** SUPPLIED ENTRIES follows **

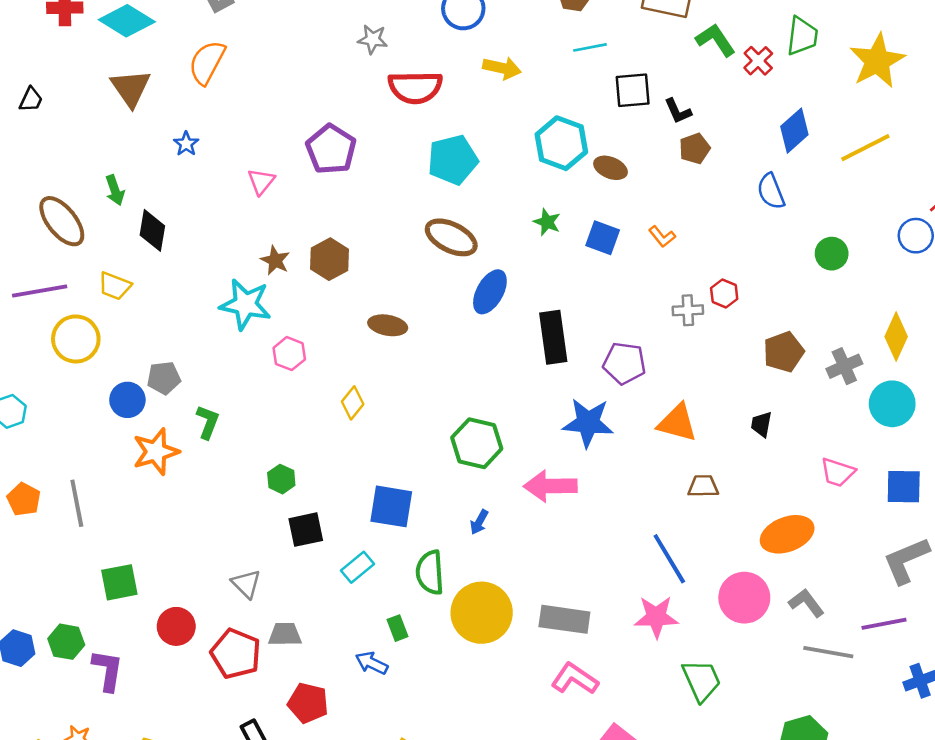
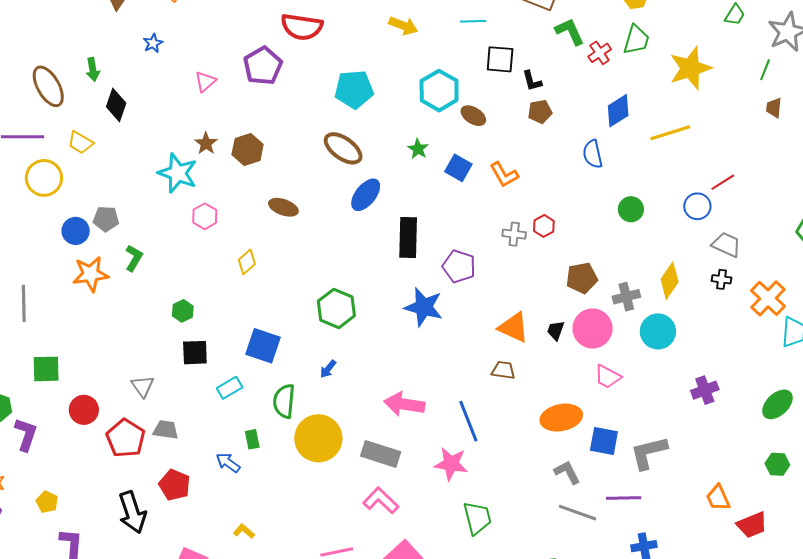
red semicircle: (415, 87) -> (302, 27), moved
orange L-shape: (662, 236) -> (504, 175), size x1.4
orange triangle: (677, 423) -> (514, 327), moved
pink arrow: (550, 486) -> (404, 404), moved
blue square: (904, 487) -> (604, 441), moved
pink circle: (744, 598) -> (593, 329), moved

** End of SUPPLIED ENTRIES **
** SUPPLIED ENTRIES follows **

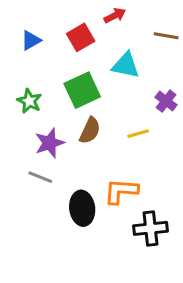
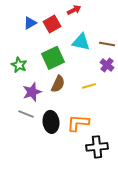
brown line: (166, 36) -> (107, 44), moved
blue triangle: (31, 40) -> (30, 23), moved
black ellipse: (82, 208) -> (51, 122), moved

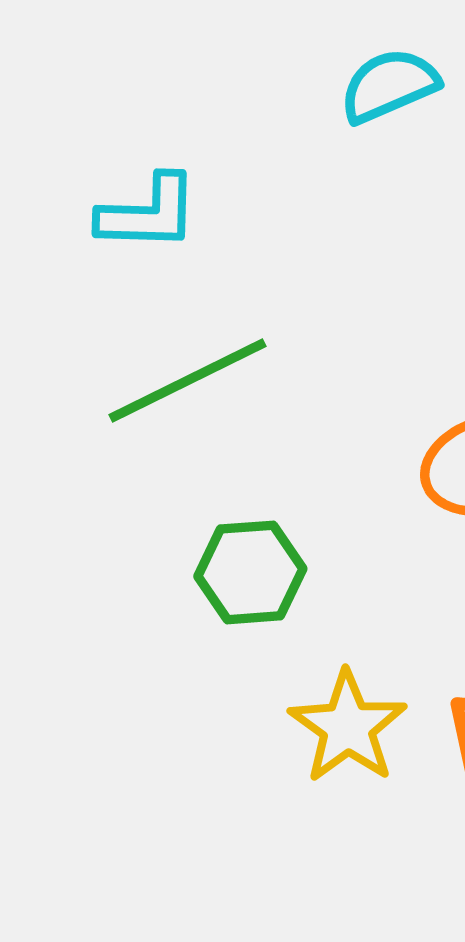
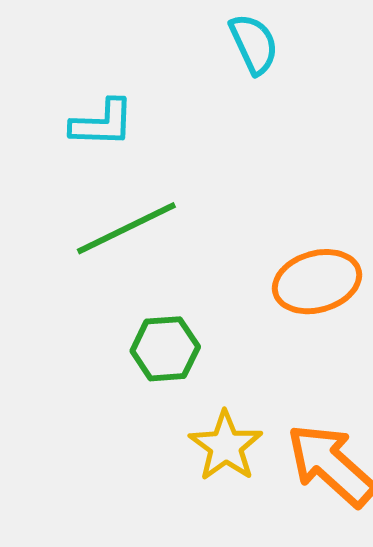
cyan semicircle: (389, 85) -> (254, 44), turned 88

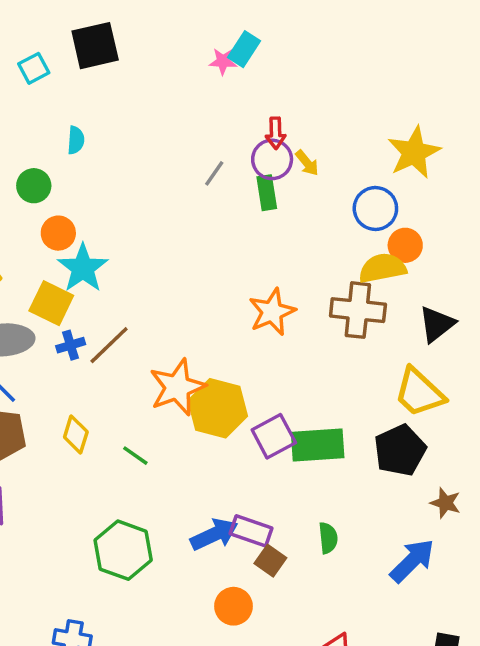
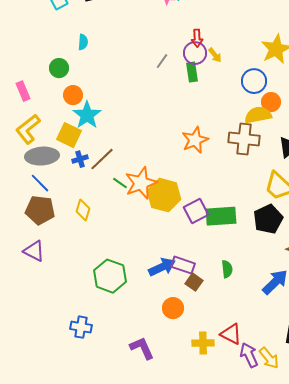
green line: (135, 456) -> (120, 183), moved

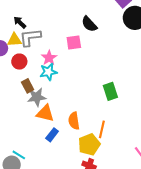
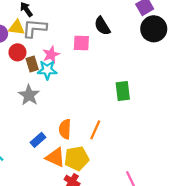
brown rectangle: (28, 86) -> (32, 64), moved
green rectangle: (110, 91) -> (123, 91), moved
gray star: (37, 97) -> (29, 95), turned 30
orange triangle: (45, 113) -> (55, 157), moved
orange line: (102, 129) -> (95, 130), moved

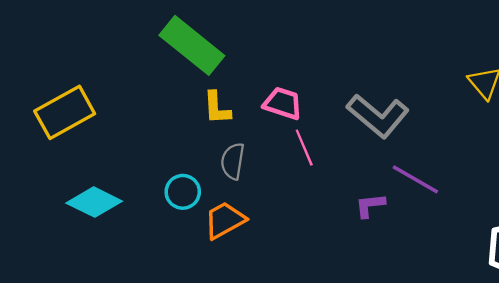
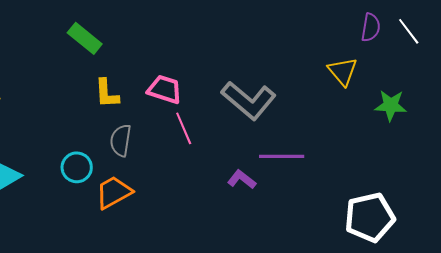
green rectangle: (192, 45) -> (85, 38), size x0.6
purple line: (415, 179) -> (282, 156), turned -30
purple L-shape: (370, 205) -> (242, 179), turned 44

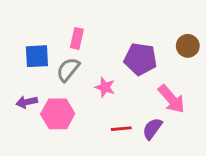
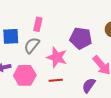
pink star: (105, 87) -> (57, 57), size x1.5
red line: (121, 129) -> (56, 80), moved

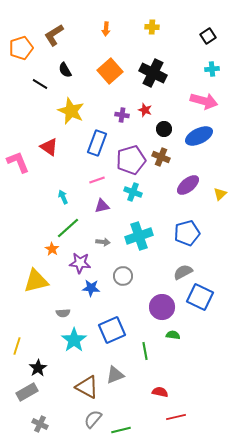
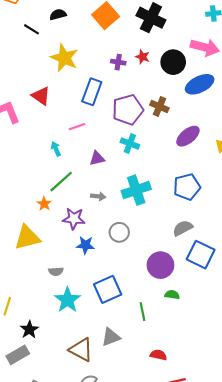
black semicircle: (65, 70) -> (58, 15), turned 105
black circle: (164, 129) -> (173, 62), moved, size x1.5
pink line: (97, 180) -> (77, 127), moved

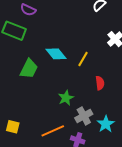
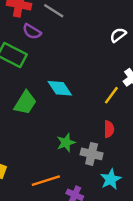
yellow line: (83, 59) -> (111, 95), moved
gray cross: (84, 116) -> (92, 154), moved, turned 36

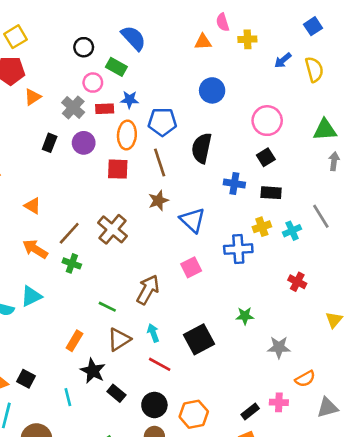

** End of SUPPLIED ENTRIES **
** SUPPLIED ENTRIES follows **

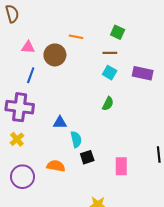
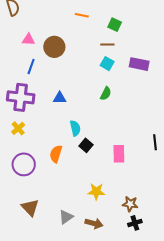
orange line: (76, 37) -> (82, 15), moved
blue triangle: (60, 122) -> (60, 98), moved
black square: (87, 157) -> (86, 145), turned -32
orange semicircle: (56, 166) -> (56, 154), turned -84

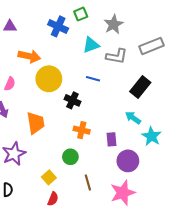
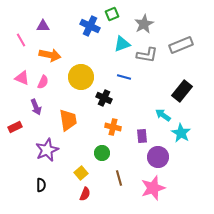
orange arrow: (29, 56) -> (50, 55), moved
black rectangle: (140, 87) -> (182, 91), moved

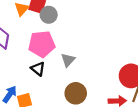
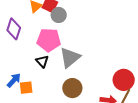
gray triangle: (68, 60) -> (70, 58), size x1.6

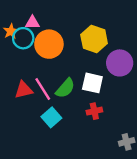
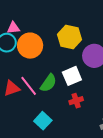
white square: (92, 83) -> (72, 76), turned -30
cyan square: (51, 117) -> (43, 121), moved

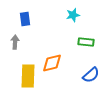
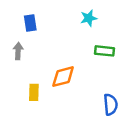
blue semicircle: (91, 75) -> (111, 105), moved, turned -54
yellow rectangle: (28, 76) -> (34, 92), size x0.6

** End of SUPPLIED ENTRIES **

Starting at the line above that contains "cyan semicircle: (389, 85)", transcribe every line exactly through the line that contains "gray cross: (84, 116)", including that last one, and skip the pictures.

cyan semicircle: (389, 85) -> (254, 44), turned 88

green line: (135, 456) -> (120, 183), moved

brown rectangle: (28, 86) -> (32, 64), moved
green rectangle: (110, 91) -> (123, 91), moved
gray star: (37, 97) -> (29, 95), turned 30
orange triangle: (45, 113) -> (55, 157), moved
orange line: (102, 129) -> (95, 130), moved

green rectangle: (192, 45) -> (85, 38), size x0.6
purple line: (415, 179) -> (282, 156), turned -30
purple L-shape: (370, 205) -> (242, 179), turned 44

pink star: (105, 87) -> (57, 57), size x1.5
red line: (121, 129) -> (56, 80), moved

black semicircle: (65, 70) -> (58, 15), turned 105
black circle: (164, 129) -> (173, 62), moved, size x1.5
pink line: (97, 180) -> (77, 127), moved

yellow line: (83, 59) -> (111, 95), moved
gray cross: (84, 116) -> (92, 154), moved, turned 36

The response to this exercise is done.